• _DATA EXTRACT_

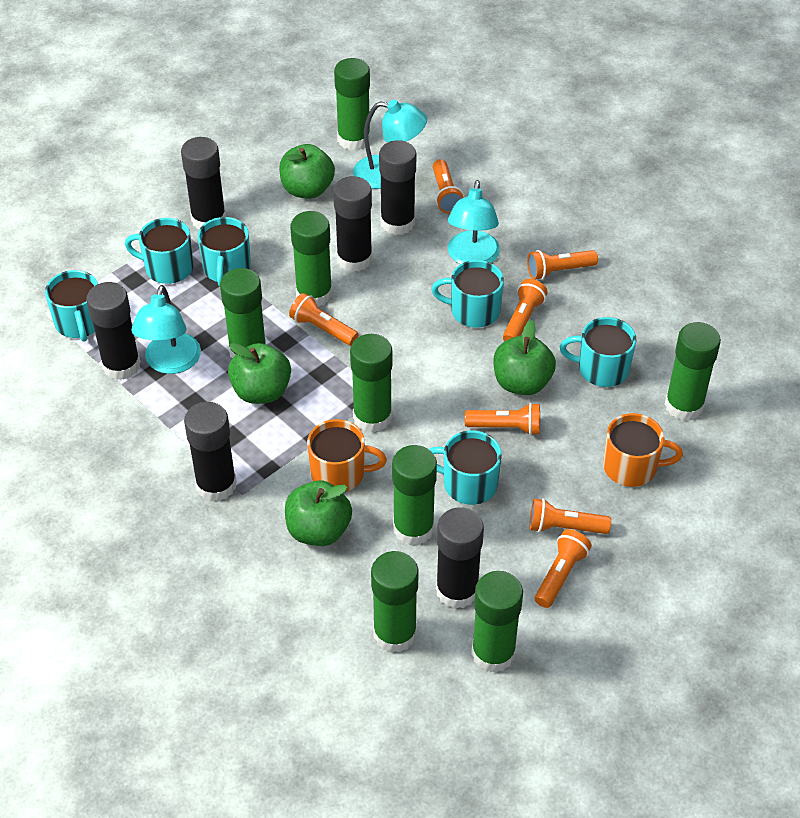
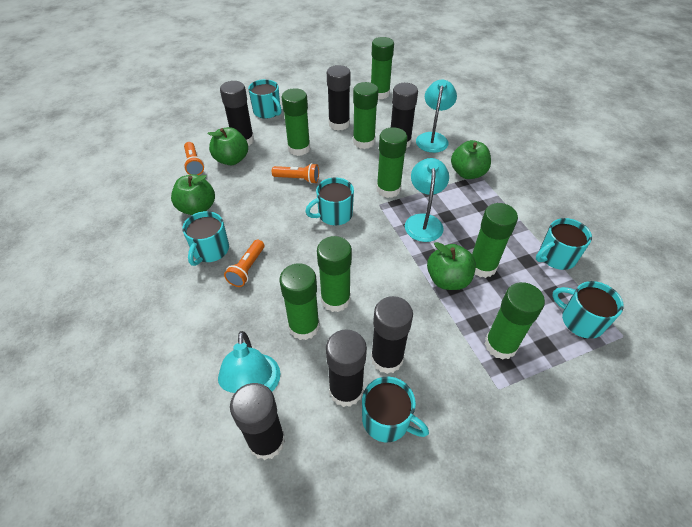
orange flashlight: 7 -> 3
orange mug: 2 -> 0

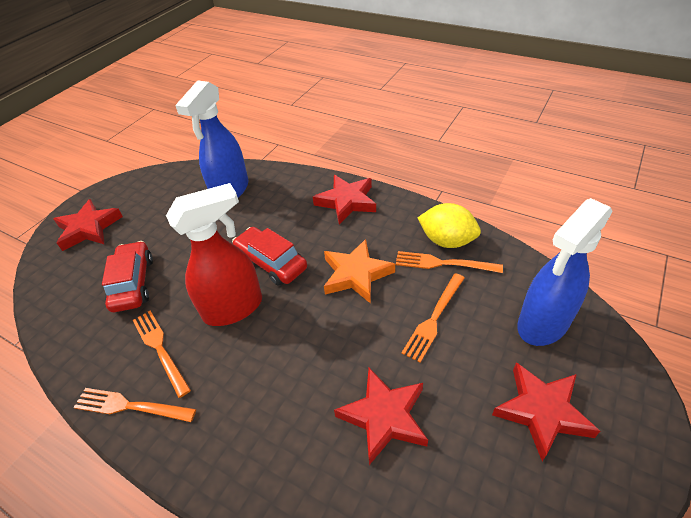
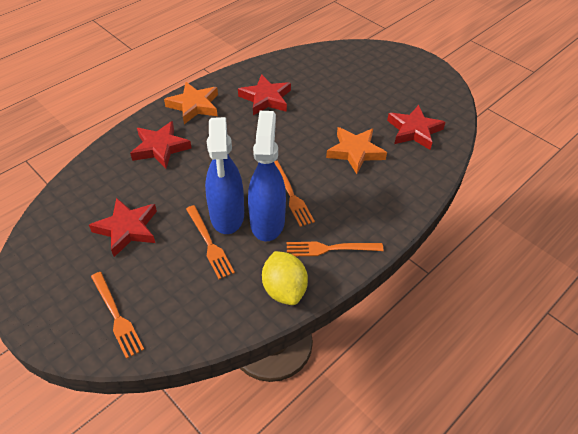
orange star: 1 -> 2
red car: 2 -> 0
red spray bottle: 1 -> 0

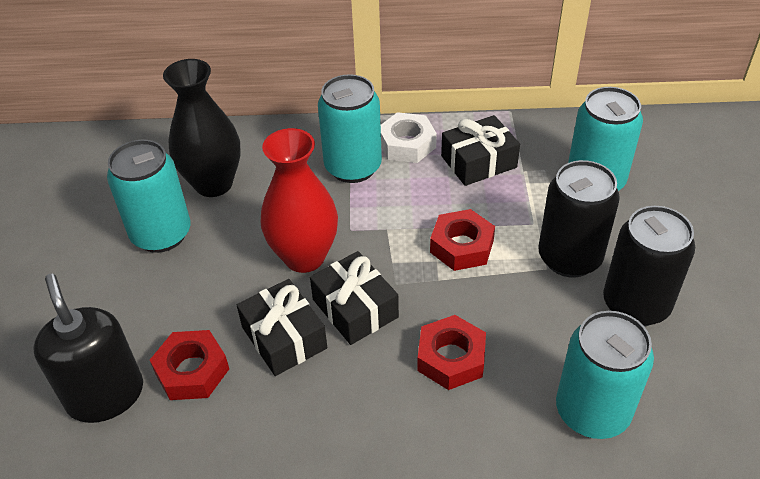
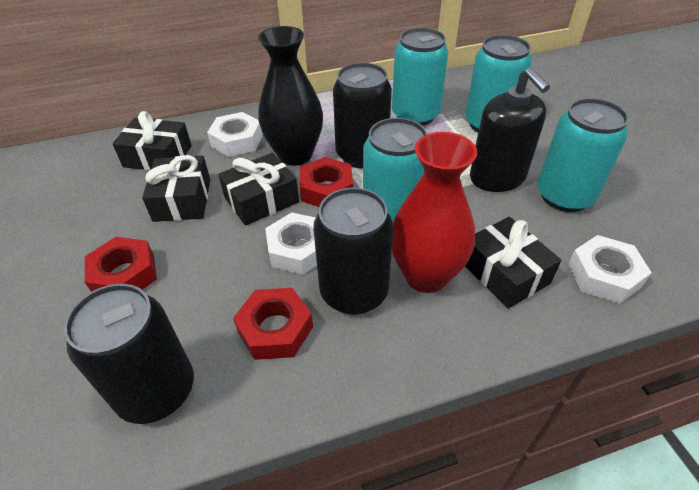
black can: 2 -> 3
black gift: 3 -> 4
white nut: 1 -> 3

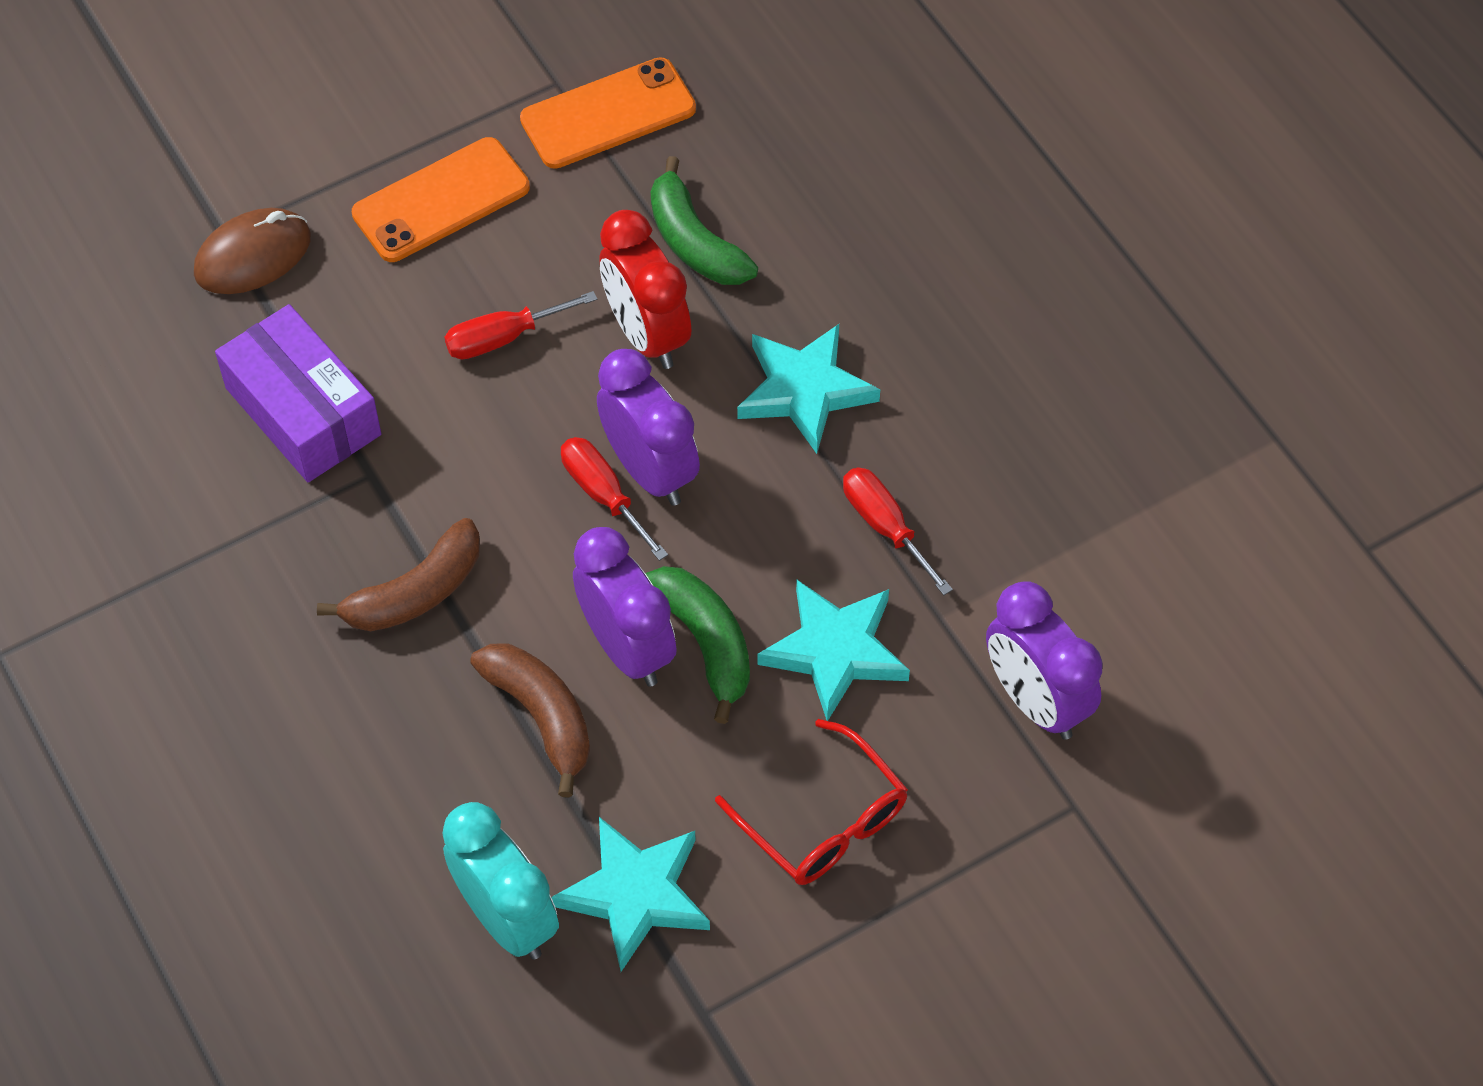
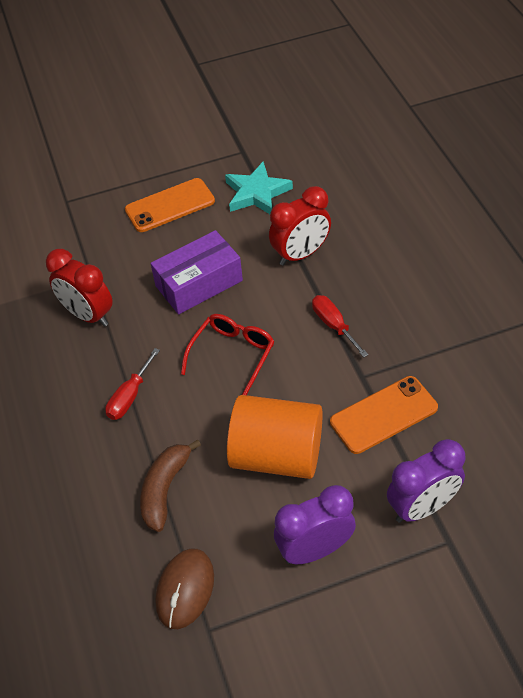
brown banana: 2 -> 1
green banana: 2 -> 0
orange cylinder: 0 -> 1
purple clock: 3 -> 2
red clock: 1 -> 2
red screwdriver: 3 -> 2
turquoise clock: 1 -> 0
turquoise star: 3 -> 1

• _WORK INSTRUCTION_
Write out the listing above exactly, images omitted.

• _FINAL ANSWER_
orange flashlight: 7 -> 3
orange mug: 2 -> 0

orange star: 1 -> 2
red car: 2 -> 0
red spray bottle: 1 -> 0

black can: 2 -> 3
black gift: 3 -> 4
white nut: 1 -> 3

brown banana: 2 -> 1
green banana: 2 -> 0
orange cylinder: 0 -> 1
purple clock: 3 -> 2
red clock: 1 -> 2
red screwdriver: 3 -> 2
turquoise clock: 1 -> 0
turquoise star: 3 -> 1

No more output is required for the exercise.